Directions for this task - Return exactly the lines that run from the one containing "IR1 pin GND: GND -> 3V3" to the end of the entries, with both ends included.

Version difference data:
________________________

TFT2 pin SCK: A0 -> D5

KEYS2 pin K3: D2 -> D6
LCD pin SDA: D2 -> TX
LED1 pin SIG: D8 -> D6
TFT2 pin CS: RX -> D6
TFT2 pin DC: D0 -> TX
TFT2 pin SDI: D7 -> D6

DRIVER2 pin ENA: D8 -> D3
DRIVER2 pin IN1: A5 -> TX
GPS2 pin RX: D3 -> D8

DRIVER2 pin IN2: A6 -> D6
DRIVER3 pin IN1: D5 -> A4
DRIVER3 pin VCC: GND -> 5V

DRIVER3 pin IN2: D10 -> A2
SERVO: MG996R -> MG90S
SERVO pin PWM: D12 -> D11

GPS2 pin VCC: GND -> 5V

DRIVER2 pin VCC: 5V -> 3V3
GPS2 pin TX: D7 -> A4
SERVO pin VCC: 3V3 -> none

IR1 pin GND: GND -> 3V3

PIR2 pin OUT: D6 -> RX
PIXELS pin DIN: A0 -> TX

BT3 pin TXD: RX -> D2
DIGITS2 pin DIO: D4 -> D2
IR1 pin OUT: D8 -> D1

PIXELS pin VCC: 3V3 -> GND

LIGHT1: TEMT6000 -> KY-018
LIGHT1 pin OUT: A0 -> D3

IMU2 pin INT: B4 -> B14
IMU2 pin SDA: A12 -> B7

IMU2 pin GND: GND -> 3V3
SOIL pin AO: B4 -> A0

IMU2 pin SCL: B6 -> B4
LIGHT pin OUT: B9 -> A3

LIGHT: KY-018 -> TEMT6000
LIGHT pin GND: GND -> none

________________________

Task answer -
IR1 pin GND: GND -> 3V3

PIR2 pin OUT: D6 -> RX
PIXELS pin DIN: A0 -> TX

BT3 pin TXD: RX -> D2
DIGITS2 pin DIO: D4 -> D2
IR1 pin OUT: D8 -> D1

PIXELS pin VCC: 3V3 -> GND

LIGHT1: TEMT6000 -> KY-018
LIGHT1 pin OUT: A0 -> D3

IMU2 pin INT: B4 -> B14
IMU2 pin SDA: A12 -> B7

IMU2 pin GND: GND -> 3V3
SOIL pin AO: B4 -> A0

IMU2 pin SCL: B6 -> B4
LIGHT pin OUT: B9 -> A3

LIGHT: KY-018 -> TEMT6000
LIGHT pin GND: GND -> none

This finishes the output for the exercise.